(TASK DIRECTIONS)
Starting from the line that holds "pink brick C3:C4", print each remaining line of the entries exactly, ending with the last.

(DATA SHOWN)
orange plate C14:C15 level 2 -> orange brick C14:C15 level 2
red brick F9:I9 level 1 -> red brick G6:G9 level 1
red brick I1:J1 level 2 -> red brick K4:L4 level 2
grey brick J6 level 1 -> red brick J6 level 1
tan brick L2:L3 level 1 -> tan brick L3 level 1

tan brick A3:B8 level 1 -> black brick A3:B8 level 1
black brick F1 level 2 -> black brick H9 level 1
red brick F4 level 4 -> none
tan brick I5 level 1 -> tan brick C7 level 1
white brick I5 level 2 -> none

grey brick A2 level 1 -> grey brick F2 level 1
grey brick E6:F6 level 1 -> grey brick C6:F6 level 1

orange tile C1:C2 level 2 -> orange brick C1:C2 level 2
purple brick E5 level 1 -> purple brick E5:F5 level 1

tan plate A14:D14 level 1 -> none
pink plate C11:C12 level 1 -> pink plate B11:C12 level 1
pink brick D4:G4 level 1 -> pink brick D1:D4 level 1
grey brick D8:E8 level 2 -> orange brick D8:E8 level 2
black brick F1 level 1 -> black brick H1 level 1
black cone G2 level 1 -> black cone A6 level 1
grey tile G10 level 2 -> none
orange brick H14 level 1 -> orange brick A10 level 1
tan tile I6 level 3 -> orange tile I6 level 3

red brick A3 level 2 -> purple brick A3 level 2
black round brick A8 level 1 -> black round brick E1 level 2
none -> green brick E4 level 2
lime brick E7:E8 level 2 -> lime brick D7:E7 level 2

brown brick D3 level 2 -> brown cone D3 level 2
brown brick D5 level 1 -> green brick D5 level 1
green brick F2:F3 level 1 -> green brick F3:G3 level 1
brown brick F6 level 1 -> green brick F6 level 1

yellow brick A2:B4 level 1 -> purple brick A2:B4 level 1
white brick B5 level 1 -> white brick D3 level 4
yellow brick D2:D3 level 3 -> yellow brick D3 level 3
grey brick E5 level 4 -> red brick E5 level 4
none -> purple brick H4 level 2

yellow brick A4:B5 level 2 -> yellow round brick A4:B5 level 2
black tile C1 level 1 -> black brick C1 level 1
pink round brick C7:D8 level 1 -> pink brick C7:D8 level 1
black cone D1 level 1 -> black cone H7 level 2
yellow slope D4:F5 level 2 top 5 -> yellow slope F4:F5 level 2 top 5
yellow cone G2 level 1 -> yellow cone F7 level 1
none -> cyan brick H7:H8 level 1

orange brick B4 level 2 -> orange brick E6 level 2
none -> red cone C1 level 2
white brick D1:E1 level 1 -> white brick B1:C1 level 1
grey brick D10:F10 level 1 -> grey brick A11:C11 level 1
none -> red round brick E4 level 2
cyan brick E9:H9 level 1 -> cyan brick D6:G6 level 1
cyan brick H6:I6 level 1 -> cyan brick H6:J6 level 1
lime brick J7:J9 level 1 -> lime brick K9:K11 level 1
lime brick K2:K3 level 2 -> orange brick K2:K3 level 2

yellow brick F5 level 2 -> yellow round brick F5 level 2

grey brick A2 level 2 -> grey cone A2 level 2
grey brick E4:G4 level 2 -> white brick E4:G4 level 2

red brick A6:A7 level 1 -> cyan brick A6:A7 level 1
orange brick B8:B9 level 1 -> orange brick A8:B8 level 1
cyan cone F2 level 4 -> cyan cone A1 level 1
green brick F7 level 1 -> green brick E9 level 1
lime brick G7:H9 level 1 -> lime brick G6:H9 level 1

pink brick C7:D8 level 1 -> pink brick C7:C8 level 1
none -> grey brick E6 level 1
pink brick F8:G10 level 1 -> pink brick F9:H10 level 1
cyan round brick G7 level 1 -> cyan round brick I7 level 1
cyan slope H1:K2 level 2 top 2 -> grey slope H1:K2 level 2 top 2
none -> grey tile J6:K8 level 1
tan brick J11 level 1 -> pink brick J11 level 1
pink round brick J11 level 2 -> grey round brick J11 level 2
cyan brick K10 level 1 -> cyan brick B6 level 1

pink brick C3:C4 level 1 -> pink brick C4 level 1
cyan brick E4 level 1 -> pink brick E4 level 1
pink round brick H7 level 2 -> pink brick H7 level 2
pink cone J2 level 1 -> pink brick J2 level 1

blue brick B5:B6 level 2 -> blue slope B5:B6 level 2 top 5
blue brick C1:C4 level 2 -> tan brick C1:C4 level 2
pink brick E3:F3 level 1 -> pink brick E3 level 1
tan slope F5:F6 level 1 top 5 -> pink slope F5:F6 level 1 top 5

(REPLY TO THE TASK)
pink brick C3:C4 level 1 -> pink brick C4 level 1
cyan brick E4 level 1 -> pink brick E4 level 1
pink round brick H7 level 2 -> pink brick H7 level 2
pink cone J2 level 1 -> pink brick J2 level 1

blue brick B5:B6 level 2 -> blue slope B5:B6 level 2 top 5
blue brick C1:C4 level 2 -> tan brick C1:C4 level 2
pink brick E3:F3 level 1 -> pink brick E3 level 1
tan slope F5:F6 level 1 top 5 -> pink slope F5:F6 level 1 top 5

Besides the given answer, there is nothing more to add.